• RECORDED DATA
++++++++++++++++++++
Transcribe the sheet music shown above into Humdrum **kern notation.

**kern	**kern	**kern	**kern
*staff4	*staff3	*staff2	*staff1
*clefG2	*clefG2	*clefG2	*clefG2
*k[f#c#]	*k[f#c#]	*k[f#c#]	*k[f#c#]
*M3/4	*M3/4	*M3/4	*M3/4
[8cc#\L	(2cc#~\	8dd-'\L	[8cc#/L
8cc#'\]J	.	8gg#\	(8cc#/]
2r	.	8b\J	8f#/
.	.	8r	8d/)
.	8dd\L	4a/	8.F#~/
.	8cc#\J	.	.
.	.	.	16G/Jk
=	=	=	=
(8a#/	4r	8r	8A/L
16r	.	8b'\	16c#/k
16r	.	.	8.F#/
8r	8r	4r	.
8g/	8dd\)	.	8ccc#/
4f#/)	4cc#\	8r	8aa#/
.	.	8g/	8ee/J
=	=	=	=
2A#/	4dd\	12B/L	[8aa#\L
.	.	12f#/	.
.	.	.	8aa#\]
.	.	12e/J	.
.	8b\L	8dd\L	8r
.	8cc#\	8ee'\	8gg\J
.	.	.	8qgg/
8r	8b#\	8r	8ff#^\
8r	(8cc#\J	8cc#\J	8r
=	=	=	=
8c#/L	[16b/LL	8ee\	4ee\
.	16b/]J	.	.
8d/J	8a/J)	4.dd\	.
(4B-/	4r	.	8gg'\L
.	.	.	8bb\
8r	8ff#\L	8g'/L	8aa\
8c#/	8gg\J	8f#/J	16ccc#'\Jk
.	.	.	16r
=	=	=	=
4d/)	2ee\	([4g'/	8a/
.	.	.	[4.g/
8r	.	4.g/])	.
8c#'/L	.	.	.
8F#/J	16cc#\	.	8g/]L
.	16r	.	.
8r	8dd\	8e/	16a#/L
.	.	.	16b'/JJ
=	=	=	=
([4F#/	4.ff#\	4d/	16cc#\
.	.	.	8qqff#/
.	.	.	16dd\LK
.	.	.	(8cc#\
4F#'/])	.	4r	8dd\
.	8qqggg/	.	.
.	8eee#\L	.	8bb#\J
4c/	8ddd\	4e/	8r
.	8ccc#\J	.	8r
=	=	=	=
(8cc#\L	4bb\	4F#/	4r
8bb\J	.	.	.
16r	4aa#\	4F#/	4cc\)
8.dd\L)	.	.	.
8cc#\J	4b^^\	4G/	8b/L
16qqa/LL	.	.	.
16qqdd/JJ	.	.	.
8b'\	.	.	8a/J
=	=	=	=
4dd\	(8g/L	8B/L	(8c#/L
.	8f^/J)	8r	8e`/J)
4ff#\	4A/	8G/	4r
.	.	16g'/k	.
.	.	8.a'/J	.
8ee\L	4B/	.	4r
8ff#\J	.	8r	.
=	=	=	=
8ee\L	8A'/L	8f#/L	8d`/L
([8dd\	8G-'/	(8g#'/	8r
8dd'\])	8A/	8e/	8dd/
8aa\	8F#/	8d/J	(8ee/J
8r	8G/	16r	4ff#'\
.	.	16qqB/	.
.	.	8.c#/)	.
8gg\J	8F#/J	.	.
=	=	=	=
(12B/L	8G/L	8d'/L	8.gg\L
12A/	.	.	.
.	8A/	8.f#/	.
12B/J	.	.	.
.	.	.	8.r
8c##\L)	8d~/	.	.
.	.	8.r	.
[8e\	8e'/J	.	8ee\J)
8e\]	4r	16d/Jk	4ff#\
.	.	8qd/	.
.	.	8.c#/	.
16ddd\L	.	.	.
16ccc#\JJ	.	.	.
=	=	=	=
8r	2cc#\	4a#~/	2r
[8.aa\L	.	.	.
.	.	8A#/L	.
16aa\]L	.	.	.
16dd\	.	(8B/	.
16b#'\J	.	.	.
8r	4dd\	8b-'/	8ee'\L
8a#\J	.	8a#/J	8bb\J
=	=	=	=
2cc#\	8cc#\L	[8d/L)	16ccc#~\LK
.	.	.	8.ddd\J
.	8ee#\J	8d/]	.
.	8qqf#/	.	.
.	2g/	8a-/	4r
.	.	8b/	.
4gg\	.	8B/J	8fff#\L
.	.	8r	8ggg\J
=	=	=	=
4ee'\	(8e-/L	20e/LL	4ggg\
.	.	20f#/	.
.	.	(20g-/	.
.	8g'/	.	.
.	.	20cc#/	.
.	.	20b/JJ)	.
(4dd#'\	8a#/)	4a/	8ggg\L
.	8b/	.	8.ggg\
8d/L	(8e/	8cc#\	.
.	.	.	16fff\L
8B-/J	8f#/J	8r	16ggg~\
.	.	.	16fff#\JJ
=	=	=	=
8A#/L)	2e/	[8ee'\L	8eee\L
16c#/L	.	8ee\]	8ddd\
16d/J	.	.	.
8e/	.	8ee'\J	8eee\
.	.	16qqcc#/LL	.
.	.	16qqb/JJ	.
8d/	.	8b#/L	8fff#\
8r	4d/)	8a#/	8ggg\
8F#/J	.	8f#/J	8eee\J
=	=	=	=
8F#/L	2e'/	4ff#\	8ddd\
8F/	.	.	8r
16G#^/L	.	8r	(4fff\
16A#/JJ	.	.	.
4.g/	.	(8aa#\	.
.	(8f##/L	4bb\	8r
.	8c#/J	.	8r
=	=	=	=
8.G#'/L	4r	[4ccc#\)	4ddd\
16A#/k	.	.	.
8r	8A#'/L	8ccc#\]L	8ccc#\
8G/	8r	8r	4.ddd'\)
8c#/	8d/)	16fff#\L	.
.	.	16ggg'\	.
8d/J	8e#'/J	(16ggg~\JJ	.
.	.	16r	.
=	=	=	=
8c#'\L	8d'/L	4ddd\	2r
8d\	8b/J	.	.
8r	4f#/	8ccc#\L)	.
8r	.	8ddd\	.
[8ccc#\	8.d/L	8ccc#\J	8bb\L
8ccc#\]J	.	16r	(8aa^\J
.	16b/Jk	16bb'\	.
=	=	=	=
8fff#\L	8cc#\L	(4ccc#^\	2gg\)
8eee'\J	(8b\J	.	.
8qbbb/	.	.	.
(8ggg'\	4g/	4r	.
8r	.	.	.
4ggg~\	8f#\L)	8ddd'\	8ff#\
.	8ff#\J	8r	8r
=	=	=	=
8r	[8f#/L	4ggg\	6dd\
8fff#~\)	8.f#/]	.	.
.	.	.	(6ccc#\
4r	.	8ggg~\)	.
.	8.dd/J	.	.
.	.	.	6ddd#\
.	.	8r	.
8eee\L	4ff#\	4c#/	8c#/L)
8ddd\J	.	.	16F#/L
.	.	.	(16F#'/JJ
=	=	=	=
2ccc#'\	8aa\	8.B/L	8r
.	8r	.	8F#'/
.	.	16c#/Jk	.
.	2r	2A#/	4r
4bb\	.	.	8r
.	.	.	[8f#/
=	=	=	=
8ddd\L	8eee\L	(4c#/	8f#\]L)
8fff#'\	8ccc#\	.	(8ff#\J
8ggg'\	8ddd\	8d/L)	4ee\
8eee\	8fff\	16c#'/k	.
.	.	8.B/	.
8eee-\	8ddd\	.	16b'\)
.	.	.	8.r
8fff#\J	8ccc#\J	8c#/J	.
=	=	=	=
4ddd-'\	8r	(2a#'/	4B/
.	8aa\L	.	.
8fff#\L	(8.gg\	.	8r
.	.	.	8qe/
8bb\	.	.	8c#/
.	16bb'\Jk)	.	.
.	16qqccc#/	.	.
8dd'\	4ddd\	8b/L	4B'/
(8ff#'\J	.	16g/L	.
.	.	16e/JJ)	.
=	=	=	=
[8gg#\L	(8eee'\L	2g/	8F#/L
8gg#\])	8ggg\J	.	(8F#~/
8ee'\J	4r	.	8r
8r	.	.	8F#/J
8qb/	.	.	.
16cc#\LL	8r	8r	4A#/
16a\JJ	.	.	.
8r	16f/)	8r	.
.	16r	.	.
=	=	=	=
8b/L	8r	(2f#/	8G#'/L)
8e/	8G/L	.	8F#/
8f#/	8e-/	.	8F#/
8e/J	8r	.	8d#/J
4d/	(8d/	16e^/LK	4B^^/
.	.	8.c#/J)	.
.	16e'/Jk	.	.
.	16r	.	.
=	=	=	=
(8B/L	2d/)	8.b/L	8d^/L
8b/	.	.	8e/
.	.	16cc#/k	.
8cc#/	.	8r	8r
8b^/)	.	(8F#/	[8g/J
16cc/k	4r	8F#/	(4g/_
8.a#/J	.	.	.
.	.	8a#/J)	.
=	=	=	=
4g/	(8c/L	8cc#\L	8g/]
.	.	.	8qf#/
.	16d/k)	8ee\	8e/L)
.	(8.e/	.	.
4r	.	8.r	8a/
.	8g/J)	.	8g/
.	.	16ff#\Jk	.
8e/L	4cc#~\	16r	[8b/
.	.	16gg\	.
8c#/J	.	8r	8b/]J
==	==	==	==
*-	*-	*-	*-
++++++++++++++++++++
• DIRECTIVE
Count the lines in the rows above that contain the string "kern", matching case exactly. Give only the number.

• RESULT
2